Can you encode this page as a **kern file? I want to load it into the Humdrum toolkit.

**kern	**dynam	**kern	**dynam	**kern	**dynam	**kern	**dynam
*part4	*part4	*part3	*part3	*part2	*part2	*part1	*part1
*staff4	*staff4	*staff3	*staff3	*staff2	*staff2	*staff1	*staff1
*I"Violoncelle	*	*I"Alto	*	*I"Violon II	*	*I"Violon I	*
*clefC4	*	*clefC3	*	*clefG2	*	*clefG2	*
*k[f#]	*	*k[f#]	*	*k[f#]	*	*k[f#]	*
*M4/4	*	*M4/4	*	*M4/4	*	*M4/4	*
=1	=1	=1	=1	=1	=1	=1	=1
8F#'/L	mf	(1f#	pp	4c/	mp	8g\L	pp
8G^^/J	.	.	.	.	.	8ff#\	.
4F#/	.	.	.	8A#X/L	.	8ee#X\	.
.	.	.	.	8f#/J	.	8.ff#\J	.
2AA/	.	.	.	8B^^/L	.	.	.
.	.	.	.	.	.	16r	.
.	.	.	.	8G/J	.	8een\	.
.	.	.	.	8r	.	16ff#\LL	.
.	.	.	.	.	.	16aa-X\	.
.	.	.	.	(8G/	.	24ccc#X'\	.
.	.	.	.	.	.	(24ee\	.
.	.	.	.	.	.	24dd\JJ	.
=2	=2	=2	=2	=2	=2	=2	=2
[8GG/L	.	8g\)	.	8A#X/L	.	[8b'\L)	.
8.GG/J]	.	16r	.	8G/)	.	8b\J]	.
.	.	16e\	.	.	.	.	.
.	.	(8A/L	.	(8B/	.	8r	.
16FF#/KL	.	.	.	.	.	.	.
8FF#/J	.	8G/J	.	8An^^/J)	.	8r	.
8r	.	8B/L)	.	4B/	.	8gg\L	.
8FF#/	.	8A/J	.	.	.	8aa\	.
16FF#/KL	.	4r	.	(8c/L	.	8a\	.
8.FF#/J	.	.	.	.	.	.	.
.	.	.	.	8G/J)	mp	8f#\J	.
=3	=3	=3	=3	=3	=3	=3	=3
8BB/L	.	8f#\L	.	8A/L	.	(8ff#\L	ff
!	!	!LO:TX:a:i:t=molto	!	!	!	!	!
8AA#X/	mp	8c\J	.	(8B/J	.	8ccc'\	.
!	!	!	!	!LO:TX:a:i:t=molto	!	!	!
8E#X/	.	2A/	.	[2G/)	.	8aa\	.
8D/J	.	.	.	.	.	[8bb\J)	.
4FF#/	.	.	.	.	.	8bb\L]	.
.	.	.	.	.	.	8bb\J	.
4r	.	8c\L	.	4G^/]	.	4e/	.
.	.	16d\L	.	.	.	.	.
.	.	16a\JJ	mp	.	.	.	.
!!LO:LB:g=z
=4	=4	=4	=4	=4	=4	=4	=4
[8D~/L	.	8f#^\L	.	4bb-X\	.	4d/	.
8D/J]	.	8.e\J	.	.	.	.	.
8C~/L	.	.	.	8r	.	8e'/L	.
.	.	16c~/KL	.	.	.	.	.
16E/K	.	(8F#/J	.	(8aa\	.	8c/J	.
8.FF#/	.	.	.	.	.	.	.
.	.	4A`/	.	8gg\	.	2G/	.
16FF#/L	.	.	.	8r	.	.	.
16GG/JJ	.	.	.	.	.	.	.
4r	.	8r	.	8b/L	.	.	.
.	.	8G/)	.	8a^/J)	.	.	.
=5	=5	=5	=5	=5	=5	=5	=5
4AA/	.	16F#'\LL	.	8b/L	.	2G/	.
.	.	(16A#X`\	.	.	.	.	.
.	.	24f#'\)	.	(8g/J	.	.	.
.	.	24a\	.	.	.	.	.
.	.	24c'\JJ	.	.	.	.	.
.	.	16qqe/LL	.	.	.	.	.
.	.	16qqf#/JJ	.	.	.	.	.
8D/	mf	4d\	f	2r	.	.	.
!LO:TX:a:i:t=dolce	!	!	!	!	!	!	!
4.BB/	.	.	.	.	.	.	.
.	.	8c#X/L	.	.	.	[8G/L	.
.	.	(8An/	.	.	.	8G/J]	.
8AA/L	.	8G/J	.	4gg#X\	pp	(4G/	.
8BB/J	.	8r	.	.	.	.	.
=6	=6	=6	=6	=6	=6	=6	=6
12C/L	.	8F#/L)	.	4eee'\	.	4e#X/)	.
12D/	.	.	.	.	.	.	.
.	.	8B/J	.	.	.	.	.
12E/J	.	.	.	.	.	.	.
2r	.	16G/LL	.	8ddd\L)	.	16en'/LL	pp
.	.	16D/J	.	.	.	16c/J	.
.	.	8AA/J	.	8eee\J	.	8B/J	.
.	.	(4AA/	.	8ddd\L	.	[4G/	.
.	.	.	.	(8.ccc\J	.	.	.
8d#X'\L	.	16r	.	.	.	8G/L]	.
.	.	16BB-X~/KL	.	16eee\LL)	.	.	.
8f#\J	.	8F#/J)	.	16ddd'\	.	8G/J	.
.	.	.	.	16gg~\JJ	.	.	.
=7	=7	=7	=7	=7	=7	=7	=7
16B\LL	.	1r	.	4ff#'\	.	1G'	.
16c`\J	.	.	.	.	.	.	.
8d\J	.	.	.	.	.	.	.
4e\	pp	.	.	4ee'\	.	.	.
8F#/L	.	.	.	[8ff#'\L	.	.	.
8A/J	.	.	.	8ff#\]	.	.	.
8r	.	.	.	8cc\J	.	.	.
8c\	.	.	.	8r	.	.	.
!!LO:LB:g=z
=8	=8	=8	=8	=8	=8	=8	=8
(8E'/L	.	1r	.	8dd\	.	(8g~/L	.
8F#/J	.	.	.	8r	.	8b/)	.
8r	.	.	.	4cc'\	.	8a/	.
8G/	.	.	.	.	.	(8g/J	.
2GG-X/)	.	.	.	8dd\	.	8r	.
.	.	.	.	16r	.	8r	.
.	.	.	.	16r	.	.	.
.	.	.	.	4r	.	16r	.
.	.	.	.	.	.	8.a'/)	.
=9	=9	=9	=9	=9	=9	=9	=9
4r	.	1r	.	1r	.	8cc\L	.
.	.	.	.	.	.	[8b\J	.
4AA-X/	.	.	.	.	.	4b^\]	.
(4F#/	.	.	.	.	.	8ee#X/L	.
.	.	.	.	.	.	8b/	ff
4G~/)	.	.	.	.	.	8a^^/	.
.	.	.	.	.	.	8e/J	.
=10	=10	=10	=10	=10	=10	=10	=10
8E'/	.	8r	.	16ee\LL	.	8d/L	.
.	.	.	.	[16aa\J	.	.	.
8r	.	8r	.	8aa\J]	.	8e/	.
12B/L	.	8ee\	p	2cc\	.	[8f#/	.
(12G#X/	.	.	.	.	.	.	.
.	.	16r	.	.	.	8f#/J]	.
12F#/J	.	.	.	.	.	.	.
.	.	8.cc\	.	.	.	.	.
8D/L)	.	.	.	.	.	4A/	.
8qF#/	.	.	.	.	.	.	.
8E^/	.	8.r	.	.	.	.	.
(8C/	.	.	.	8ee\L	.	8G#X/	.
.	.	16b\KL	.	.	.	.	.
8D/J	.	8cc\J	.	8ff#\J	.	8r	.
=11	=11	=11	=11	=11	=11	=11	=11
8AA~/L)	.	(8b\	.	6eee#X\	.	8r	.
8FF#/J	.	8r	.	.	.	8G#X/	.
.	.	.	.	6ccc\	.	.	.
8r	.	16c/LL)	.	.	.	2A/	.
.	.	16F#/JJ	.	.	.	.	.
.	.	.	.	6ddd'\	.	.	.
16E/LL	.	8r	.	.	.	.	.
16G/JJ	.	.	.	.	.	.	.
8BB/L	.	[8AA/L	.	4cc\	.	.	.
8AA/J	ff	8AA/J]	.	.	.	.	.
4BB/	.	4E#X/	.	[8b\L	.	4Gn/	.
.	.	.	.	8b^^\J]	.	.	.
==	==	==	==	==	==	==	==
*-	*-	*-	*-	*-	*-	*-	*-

--

Pull out every line in the material above that contains the string "kern". Case counts.

Can you encode this page as a **kern file? I want to load it into the Humdrum toolkit.
**kern	**dynam	**kern	**dynam	**kern	**dynam	**kern	**dynam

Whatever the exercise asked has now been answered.